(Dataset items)
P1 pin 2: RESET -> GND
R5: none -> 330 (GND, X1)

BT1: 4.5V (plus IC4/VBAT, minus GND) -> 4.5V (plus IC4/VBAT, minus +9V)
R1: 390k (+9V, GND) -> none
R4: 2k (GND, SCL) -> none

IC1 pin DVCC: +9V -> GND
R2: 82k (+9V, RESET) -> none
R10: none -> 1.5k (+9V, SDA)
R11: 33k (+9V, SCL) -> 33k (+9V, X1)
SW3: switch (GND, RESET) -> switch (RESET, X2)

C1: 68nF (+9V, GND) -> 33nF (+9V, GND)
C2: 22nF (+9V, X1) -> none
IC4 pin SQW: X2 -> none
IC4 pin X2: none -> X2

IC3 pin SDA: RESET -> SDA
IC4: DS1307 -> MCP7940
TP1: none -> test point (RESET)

* EXERCISE GOAL *
Each line from the one with "BT1: 4.5V (plus" through the end of the entries above must be set down exactly, both end lines included, and no other line may appear.

* ANSWER SPACE *
BT1: 4.5V (plus IC4/VBAT, minus GND) -> 4.5V (plus IC4/VBAT, minus +9V)
R1: 390k (+9V, GND) -> none
R4: 2k (GND, SCL) -> none

IC1 pin DVCC: +9V -> GND
R2: 82k (+9V, RESET) -> none
R10: none -> 1.5k (+9V, SDA)
R11: 33k (+9V, SCL) -> 33k (+9V, X1)
SW3: switch (GND, RESET) -> switch (RESET, X2)

C1: 68nF (+9V, GND) -> 33nF (+9V, GND)
C2: 22nF (+9V, X1) -> none
IC4 pin SQW: X2 -> none
IC4 pin X2: none -> X2

IC3 pin SDA: RESET -> SDA
IC4: DS1307 -> MCP7940
TP1: none -> test point (RESET)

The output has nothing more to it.